● **Exercise prompt**: Your answer must be only the lines below from the one containing "red brick H11 level 1 -> red brick G9 level 2" through the one containing "none -> tan plate B11 level 1", copied exactly, with the pictures left out.

[Before-and-after object lists]
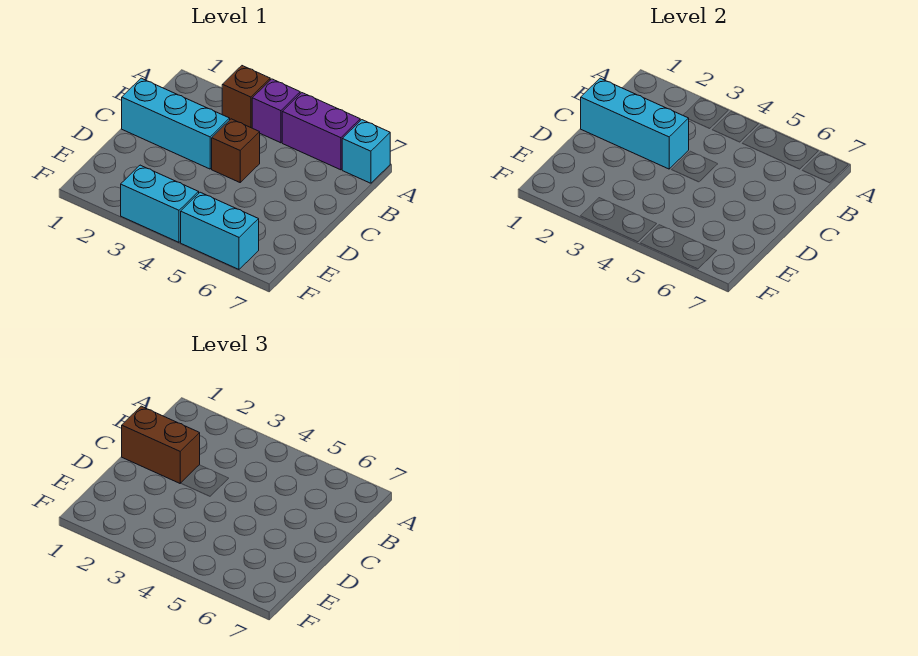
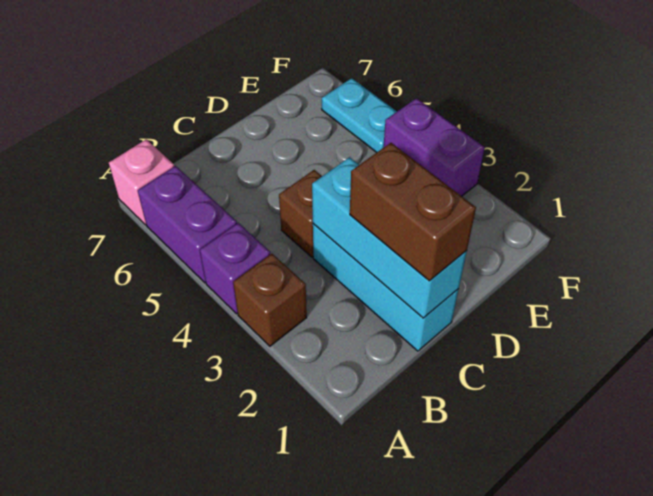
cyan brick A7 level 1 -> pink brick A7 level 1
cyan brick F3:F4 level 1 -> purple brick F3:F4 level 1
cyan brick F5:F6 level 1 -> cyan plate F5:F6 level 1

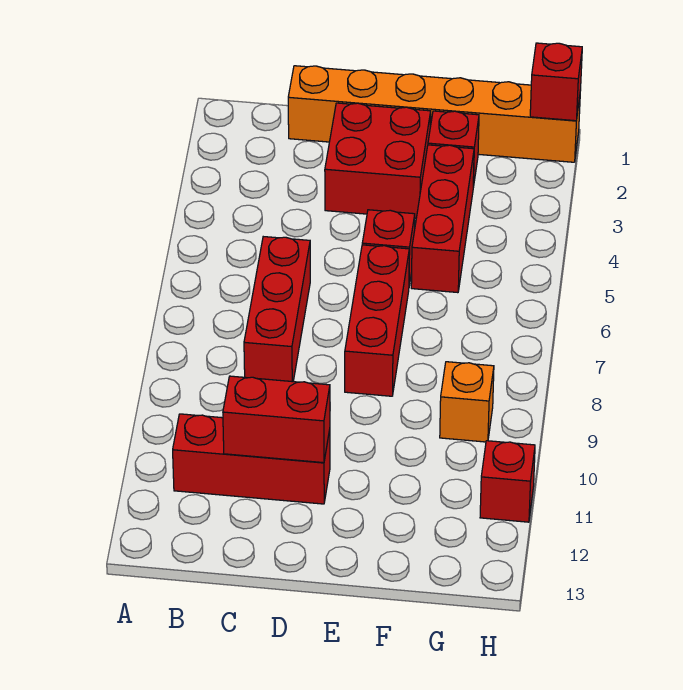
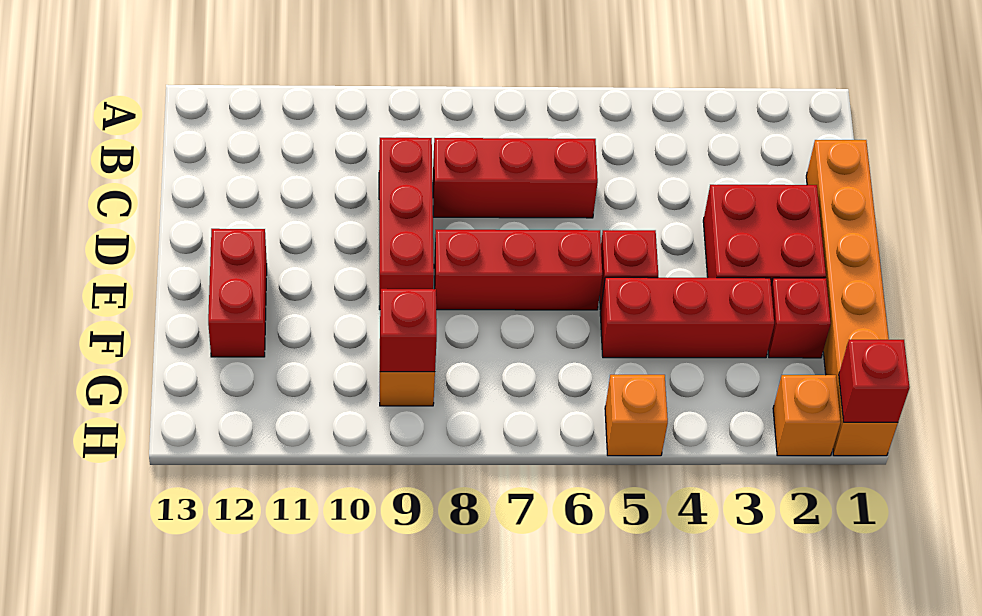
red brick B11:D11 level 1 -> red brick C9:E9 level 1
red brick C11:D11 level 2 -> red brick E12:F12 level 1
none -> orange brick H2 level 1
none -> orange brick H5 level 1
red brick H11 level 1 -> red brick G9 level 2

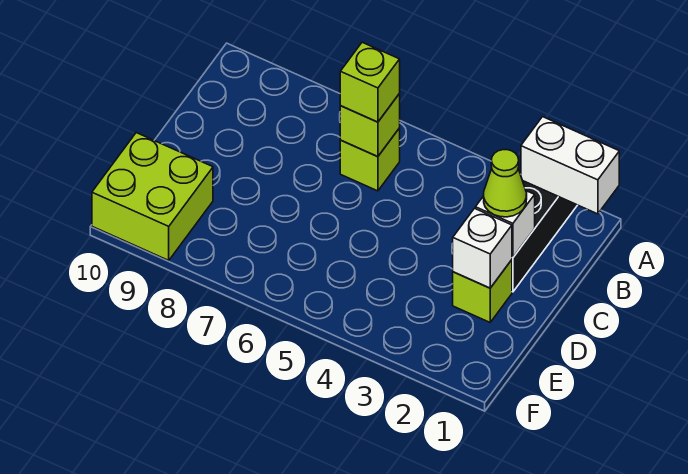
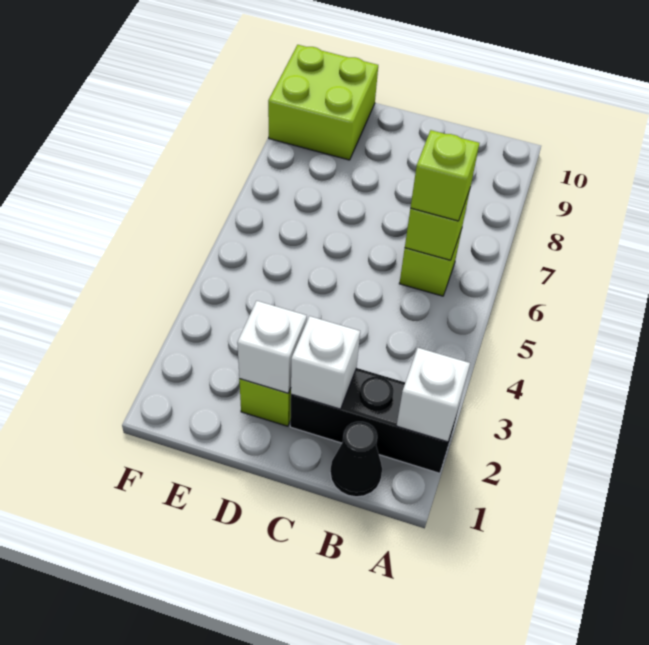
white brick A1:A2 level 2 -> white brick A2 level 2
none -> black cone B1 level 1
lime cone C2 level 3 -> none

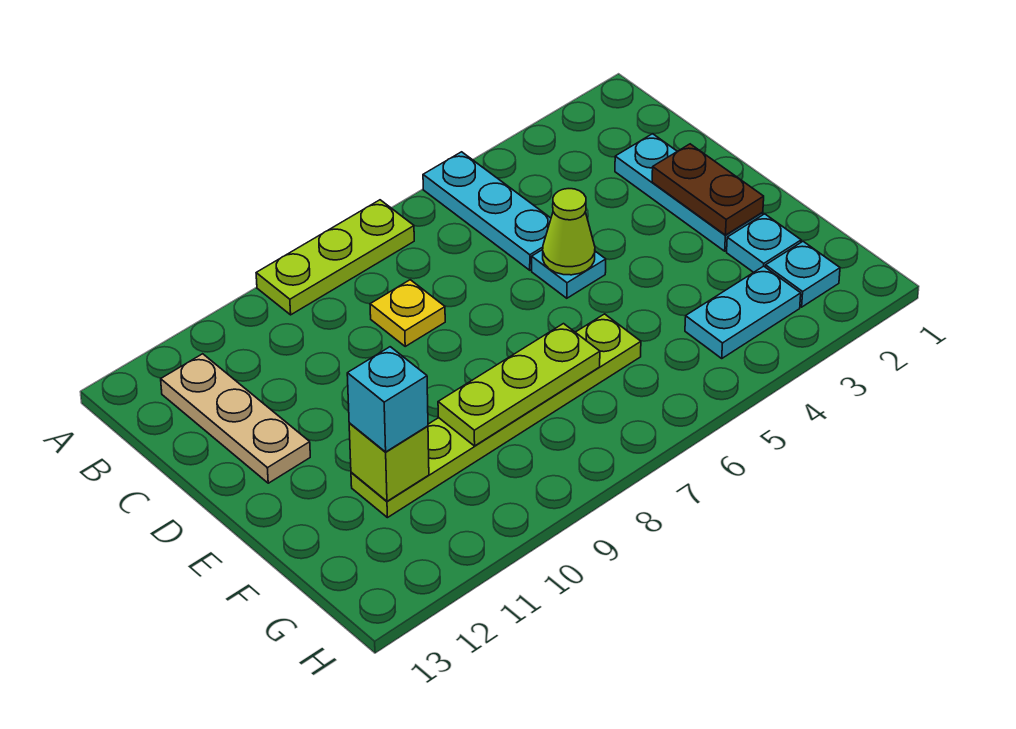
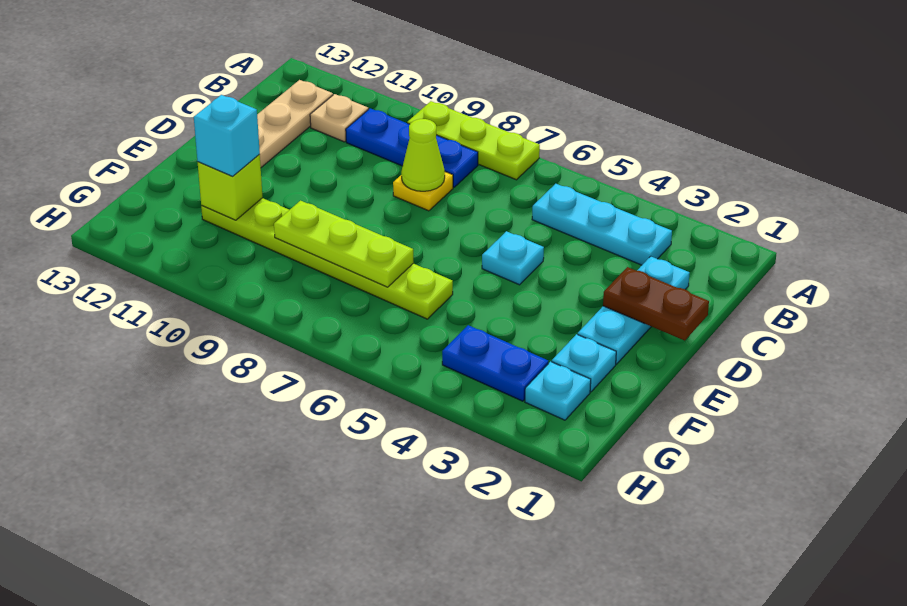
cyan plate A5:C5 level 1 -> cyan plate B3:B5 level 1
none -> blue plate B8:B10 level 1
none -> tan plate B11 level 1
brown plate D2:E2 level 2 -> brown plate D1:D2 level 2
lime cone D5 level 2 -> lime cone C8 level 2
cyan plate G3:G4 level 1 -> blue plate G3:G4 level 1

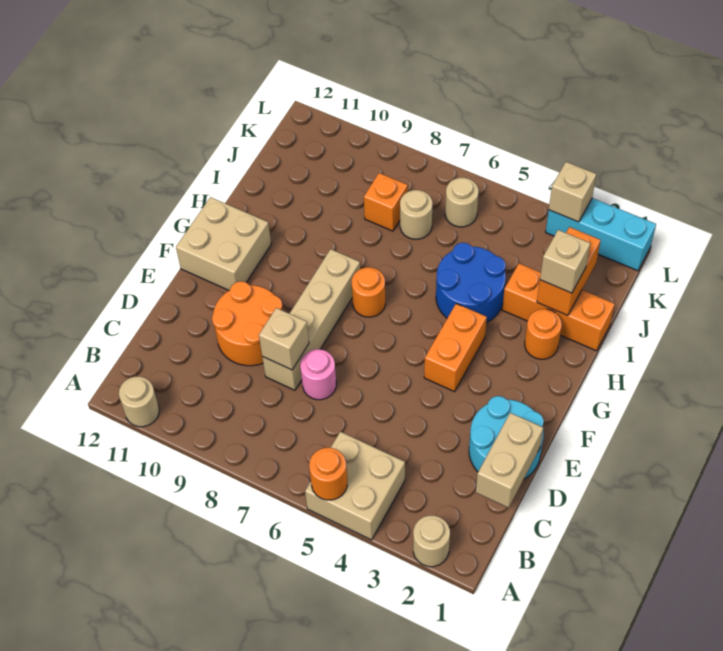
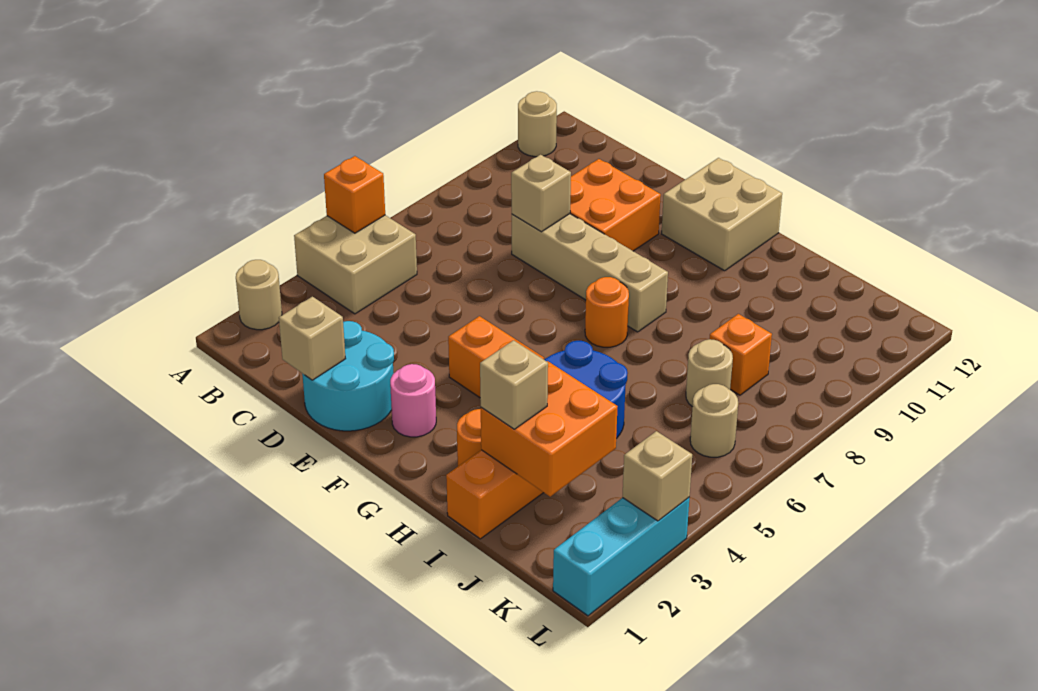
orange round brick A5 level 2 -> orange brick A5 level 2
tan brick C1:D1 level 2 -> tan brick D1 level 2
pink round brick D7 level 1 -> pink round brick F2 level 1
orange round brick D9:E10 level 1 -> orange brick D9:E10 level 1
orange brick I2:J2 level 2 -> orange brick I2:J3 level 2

● **Result**:
red brick H11 level 1 -> red brick G9 level 2

white brick A1:A2 level 2 -> white brick A2 level 2
none -> black cone B1 level 1
lime cone C2 level 3 -> none

cyan plate A5:C5 level 1 -> cyan plate B3:B5 level 1
none -> blue plate B8:B10 level 1
none -> tan plate B11 level 1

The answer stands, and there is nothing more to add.